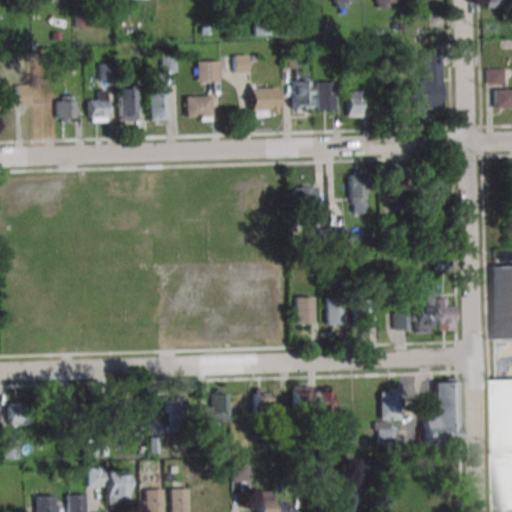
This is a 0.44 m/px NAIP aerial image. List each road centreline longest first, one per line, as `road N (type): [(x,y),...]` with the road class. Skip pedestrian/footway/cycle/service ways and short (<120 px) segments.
road 1 (residential): [(475,511),(458,0)]
road 2 (residential): [(0,160),(511,147)]
road 3 (residential): [(0,374),(474,357)]
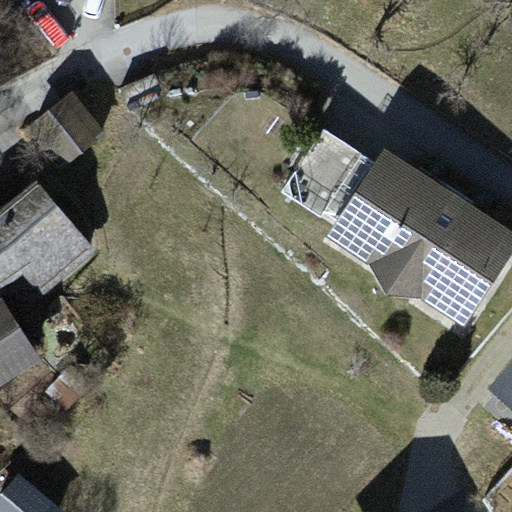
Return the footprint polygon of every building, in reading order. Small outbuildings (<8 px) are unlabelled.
[(80,92),(48,120),(81,157),(113,129),(80,92)] [(0,383),(44,357),(19,317),(127,252),(58,138),(0,173),(0,383)] [(511,268),(511,224),(376,140),(315,237),(471,334),(511,268)] [(511,355),(494,376),(511,392),(511,355)] [(17,475),(0,494),(0,508),(4,511),(47,511),(53,506),(17,475)]
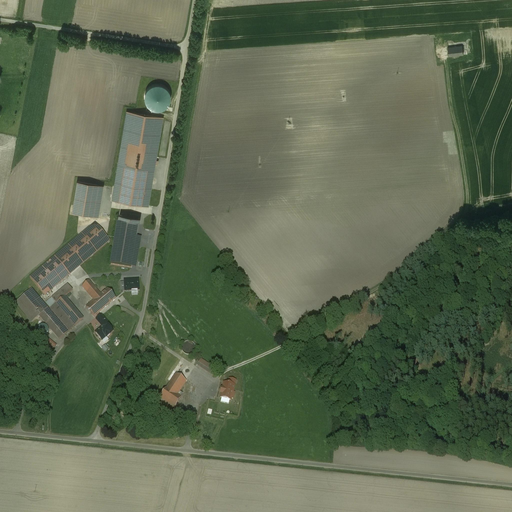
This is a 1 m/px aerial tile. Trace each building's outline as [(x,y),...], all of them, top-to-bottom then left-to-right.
[(462,46),(448,48),(449,57),(464,55),(462,46)] [(167,84),(144,87),(147,110),(171,106),(167,84)] [(164,117),(126,111),(112,200),(149,206),(164,117)] [(104,185),(77,181),(72,211),(99,216),(104,185)] [(139,218),(119,215),(111,264),(131,268),(136,238),(139,218)] [(109,241),(94,223),(30,278),(45,296),(109,241)] [(141,239),(136,238),(131,268),(136,269),(141,239)] [(138,280),(125,281),(125,291),(139,290),(138,280)] [(101,295),(89,281),(82,287),(94,301),(97,298),(101,295)] [(73,290),(68,285),(52,298),(56,304),(64,297),(65,297),(73,290)] [(116,298),(108,289),(101,295),(97,298),(105,308),(116,298)] [(40,299),(32,290),(16,303),(32,322),(39,316),(44,322),(59,339),(68,332),(58,321),(40,299)] [(65,297),(64,297),(56,304),(75,326),(83,319),(65,297)] [(52,298),(46,303),(50,309),(56,304),(52,298)] [(105,308),(97,298),(94,301),(86,307),(94,317),(105,308)] [(56,304),(50,309),(60,321),(69,331),(75,326),(56,304)] [(103,327),(96,333),(101,340),(106,337),(107,338),(110,335),(109,333),(112,331),(105,322),(106,321),(102,315),(97,320),(103,327)] [(42,337),(43,337),(45,337),(47,336),(48,334),(49,333),(49,331),(49,329),(47,327),(46,326),(44,326),(42,326),(40,326),(39,328),(38,329),(37,331),(38,333),(39,335),(40,336),(42,337)] [(56,346),(46,339),(43,343),(53,350),(56,346)] [(190,355),(192,353),(194,352),(195,350),(195,347),(194,345),(192,343),(190,342),(188,342),(186,342),(185,343),(183,344),(182,346),(182,348),(182,350),(183,352),(184,354),(186,355),(188,355),(190,355)] [(106,344),(102,347),(105,352),(110,348),(106,344)] [(159,399),(174,409),(184,394),(180,391),(186,382),(172,372),(179,363),(172,359),(161,375),(170,382),(167,387),(159,399)] [(201,359),(197,365),(213,376),(218,369),(201,359)] [(153,378),(145,389),(159,399),(167,387),(153,378)] [(228,384),(224,383),(222,389),(221,389),(220,394),(221,394),(220,398),(231,401),(231,399),(233,399),(234,393),(233,393),(235,381),(229,380),(228,384)] [(203,406),(196,434),(208,437),(211,421),(214,422),(221,423),(223,415),(213,413),(214,409),(203,406)] [(181,427),(175,424),(172,431),(177,434),(181,427)]
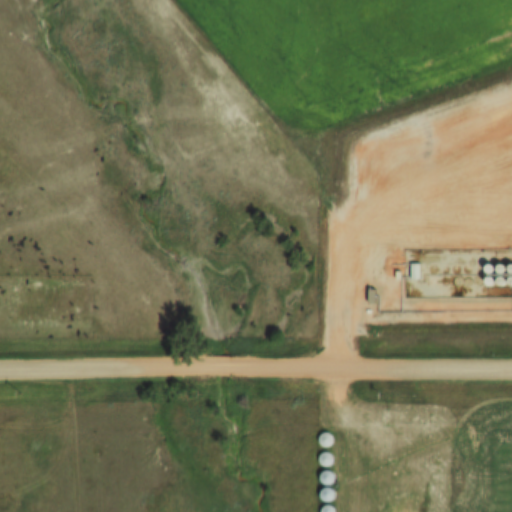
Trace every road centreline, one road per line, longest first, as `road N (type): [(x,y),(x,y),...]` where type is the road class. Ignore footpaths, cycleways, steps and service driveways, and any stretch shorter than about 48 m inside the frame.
road 1 (residential): [(0,366),(511,368)]
road 2 (track): [(72,366),(79,511)]
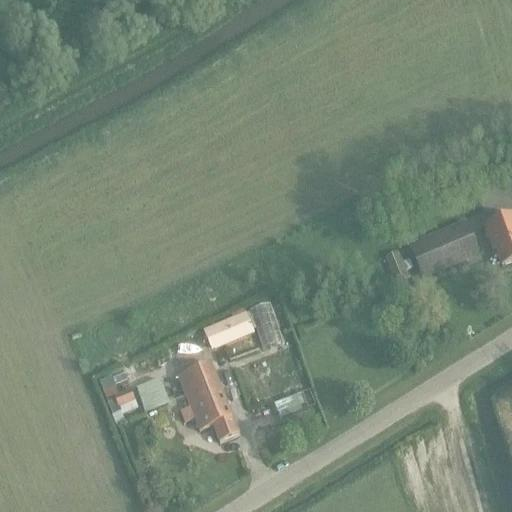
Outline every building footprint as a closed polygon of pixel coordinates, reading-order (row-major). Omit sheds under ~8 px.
[(483,227),(492,251),(495,250),(501,267),(511,263),(511,218),(511,216),(483,227)] [(480,254),(467,222),(454,228),(424,241),(409,247),(420,273),(423,279),(480,254)] [(398,251),(384,257),(393,279),(406,274),(398,251)] [(253,331),(255,331),(248,312),(217,325),(202,331),(203,332),(210,348),(216,350),(254,335),(253,331)] [(199,433),(212,427),(219,445),(238,437),(210,366),(177,379),(189,409),(180,413),(184,424),(194,420),(199,433)] [(114,388),(110,377),(98,382),(103,393),(114,388)] [(144,414),(168,406),(160,379),(135,389),(144,414)] [(130,389),(114,396),(121,415),(138,409),(130,389)] [(280,420),(303,411),(297,396),(274,405),(280,420)]
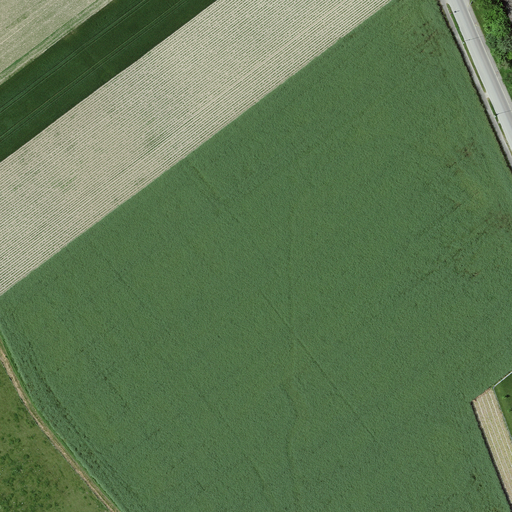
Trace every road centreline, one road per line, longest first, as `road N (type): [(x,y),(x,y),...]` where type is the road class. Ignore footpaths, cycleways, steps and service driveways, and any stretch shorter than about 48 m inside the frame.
road 1 (track): [(0,341),(20,392),(125,511)]
road 2 (tertiary): [(511,132),(457,0)]
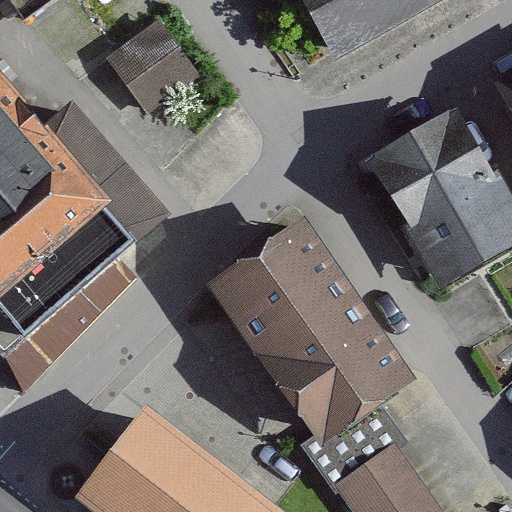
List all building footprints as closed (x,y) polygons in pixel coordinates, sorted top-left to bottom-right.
[(432,0),(308,0),(350,58),(432,0)] [(109,51),(142,115),(202,84),(168,20),(109,51)] [(511,62),(482,79),(511,133),(511,62)] [(136,247),(184,205),(91,99),(54,131),(0,69),(0,346),(10,358),(26,344),(136,247)] [(453,98),(361,157),(367,166),(404,225),(447,292),(511,250),(511,190),(497,166),(459,108),(453,98)] [(296,216),(202,281),(260,364),(316,445),(360,415),(410,380),(354,300),(296,216)] [(156,270),(136,247),(26,344),(10,358),(30,381),(156,270)] [(94,477),(78,497),(96,511),(282,511),(148,408),(113,452),(94,477)] [(443,511),(396,449),(344,488),(362,511),(443,511)]
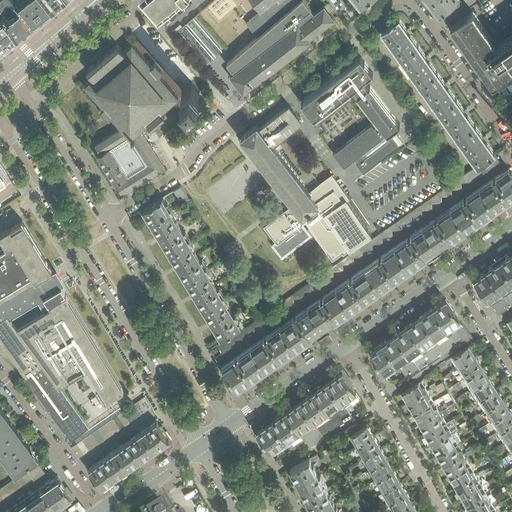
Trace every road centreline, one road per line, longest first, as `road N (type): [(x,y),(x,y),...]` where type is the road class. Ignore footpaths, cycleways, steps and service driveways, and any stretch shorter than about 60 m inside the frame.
road 1 (residential): [(0,120),(200,447)]
road 2 (residential): [(106,219),(185,171),(394,0)]
road 3 (residential): [(231,425),(106,219)]
road 4 (residential): [(445,511),(346,344)]
road 5 (residential): [(511,139),(410,0)]
road 6 (residential): [(0,374),(100,511)]
road 7 (residential): [(106,219),(15,78)]
road 8 (unclassified): [(231,425),(346,344)]
road 9 (unclassified): [(346,344),(451,271)]
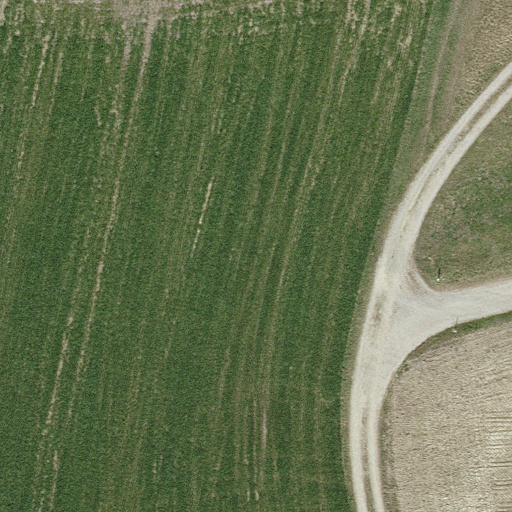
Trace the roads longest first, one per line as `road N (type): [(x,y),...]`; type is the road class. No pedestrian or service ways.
road 1 (track): [(389,342),(411,240),(456,156),(511,94)]
road 2 (track): [(378,511),(374,401),(389,342)]
road 3 (track): [(511,313),(389,342)]
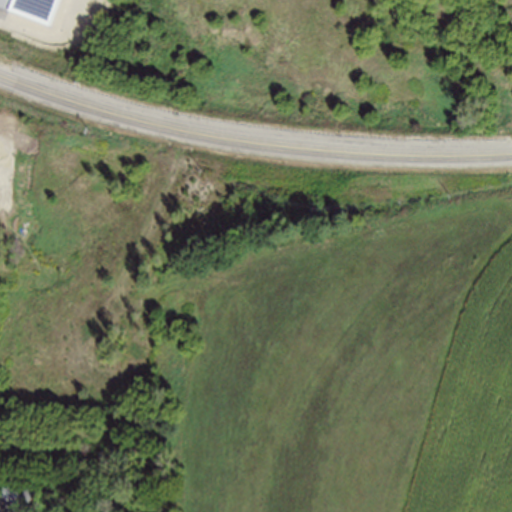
===
* **EXERCISE REQUIREMENTS**
Reproduce every entry above verbatim, omitting the images.

* **ANSWER TO THE EXERCISE**
This is a 0.44 m/px NAIP aerial image. List each road centreline longest first, one per line, as `road N (type): [(x,y),...]` with the road class. Skip pedestrian/footway/cycle/service ways and short (<120 px) segments.
road 1 (residential): [(475,511),(458,0)]
road 2 (residential): [(0,160),(511,147)]
road 3 (residential): [(0,374),(474,357)]
Return the footprint polygon of every building, in reading order. Small outbuildings (<8 px) are unlabelled.
[(80,92),(48,120),(81,157),(113,129),(80,92)] [(0,383),(44,357),(19,317),(127,252),(58,138),(0,173),(0,383)] [(511,268),(511,224),(376,140),(315,237),(471,334),(511,268)] [(511,355),(494,376),(511,392),(511,355)] [(17,475),(0,494),(0,508),(4,511),(47,511),(53,506),(17,475)]
This is a 1 m/px aerial tile. Trace each building's outline as [(x,y),...], all of them, top-to-bottom then left-to-right.
[(462,46),(448,48),(449,57),(464,55),(462,46)] [(167,84),(144,87),(147,110),(171,106),(167,84)] [(164,117),(126,111),(112,200),(149,206),(164,117)] [(104,185),(77,181),(72,211),(99,216),(104,185)] [(139,218),(119,215),(111,264),(131,268),(136,238),(139,218)] [(109,241),(94,223),(30,278),(45,296),(109,241)] [(141,239),(136,238),(131,268),(136,269),(141,239)] [(138,280),(125,281),(125,291),(139,290),(138,280)] [(101,295),(89,281),(82,287),(94,301),(97,298),(101,295)] [(73,290),(68,285),(52,298),(56,304),(64,297),(65,297),(73,290)] [(116,298),(108,289),(101,295),(97,298),(105,308),(116,298)] [(40,299),(32,290),(16,303),(32,322),(39,316),(44,322),(59,339),(68,332),(58,321),(40,299)] [(65,297),(64,297),(56,304),(75,326),(83,319),(65,297)] [(52,298),(46,303),(50,309),(56,304),(52,298)] [(105,308),(97,298),(94,301),(86,307),(94,317),(105,308)] [(56,304),(50,309),(60,321),(69,331),(75,326),(56,304)] [(103,327),(96,333),(101,340),(106,337),(107,338),(110,335),(109,333),(112,331),(105,322),(106,321),(102,315),(97,320),(103,327)] [(42,337),(43,337),(45,337),(47,336),(48,334),(49,333),(49,331),(49,329),(47,327),(46,326),(44,326),(42,326),(40,326),(39,328),(38,329),(37,331),(38,333),(39,335),(40,336),(42,337)] [(56,346),(46,339),(43,343),(53,350),(56,346)] [(190,355),(192,353),(194,352),(195,350),(195,347),(194,345),(192,343),(190,342),(188,342),(186,342),(185,343),(183,344),(182,346),(182,348),(182,350),(183,352),(184,354),(186,355),(188,355),(190,355)] [(106,344),(102,347),(105,352),(110,348),(106,344)] [(159,399),(174,409),(184,394),(180,391),(186,382),(172,372),(179,363),(172,359),(161,375),(170,382),(167,387),(159,399)] [(201,359),(197,365),(213,376),(218,369),(201,359)] [(153,378),(145,389),(159,399),(167,387),(153,378)] [(228,384),(224,383),(222,389),(221,389),(220,394),(221,394),(220,398),(231,401),(231,399),(233,399),(234,393),(233,393),(235,381),(229,380),(228,384)] [(203,406),(196,434),(208,437),(211,421),(214,422),(221,423),(223,415),(213,413),(214,409),(203,406)] [(181,427),(175,424),(172,431),(177,434),(181,427)]
Trace every road centreline, one road per line, longest first, as `road N (type): [(x,y),(x,y),...]` where type is the road class. Ignore footpaths, cycleways, steps and service driveways, and any stretch shorter than about 48 m inside the frame.
road 1 (residential): [(0,366),(511,368)]
road 2 (track): [(72,366),(79,511)]
Outline every building footprint as a closed polygon of pixel coordinates, reading-order (row-major). Omit sheds under ~8 px.
[(483,227),(492,251),(495,250),(501,267),(511,263),(511,218),(511,216),(483,227)] [(480,254),(467,222),(454,228),(424,241),(409,247),(420,273),(423,279),(480,254)] [(398,251),(384,257),(393,279),(406,274),(398,251)] [(253,331),(255,331),(248,312),(217,325),(202,331),(203,332),(210,348),(216,350),(254,335),(253,331)] [(199,433),(212,427),(219,445),(238,437),(210,366),(177,379),(189,409),(180,413),(184,424),(194,420),(199,433)] [(114,388),(110,377),(98,382),(103,393),(114,388)] [(144,414),(168,406),(160,379),(135,389),(144,414)] [(130,389),(114,396),(121,415),(138,409),(130,389)] [(280,420),(303,411),(297,396),(274,405),(280,420)]
Trace every road centreline, one road per line, longest first, as `road N (type): [(x,y),(x,y),...]` where type is the road class. Ignore footpaths, cycleways, steps and service driveways, and any stretch shorter than about 48 m inside the frame.
road 1 (track): [(0,341),(20,392),(125,511)]
road 2 (tertiary): [(511,132),(457,0)]
List all building footprints as closed (x,y) polygons in pixel coordinates, sorted top-left to bottom-right.
[(432,0),(308,0),(350,58),(432,0)] [(109,51),(142,115),(202,84),(168,20),(109,51)] [(511,62),(482,79),(511,133),(511,62)] [(136,247),(184,205),(91,99),(54,131),(0,69),(0,346),(10,358),(26,344),(136,247)] [(453,98),(361,157),(367,166),(404,225),(447,292),(511,250),(511,190),(497,166),(459,108),(453,98)] [(296,216),(202,281),(260,364),(316,445),(360,415),(410,380),(354,300),(296,216)] [(156,270),(136,247),(26,344),(10,358),(30,381),(156,270)] [(94,477),(78,497),(96,511),(282,511),(148,408),(113,452),(94,477)] [(443,511),(396,449),(344,488),(362,511),(443,511)]
Trace every road centreline, one road per line, longest first, as `road N (type): [(x,y),(x,y),...]` where type is the road class. Ignore footpaths, cycleways, steps and service driveways, and any stretch shorter than about 60 m inside the frame.
road 1 (residential): [(0,120),(200,447)]
road 2 (residential): [(106,219),(185,171),(394,0)]
road 3 (residential): [(231,425),(106,219)]
road 4 (residential): [(445,511),(346,344)]
road 5 (residential): [(511,139),(410,0)]
road 6 (residential): [(0,374),(100,511)]
road 7 (residential): [(106,219),(15,78)]
road 8 (unclassified): [(231,425),(346,344)]
road 9 (unclassified): [(346,344),(451,271)]
Trace the roads longest first, one per line as `road N (type): [(x,y),...]`; type is the road class. No pedestrian or service ways.
road 1 (track): [(389,342),(411,240),(456,156),(511,94)]
road 2 (track): [(378,511),(374,401),(389,342)]
road 3 (track): [(511,313),(389,342)]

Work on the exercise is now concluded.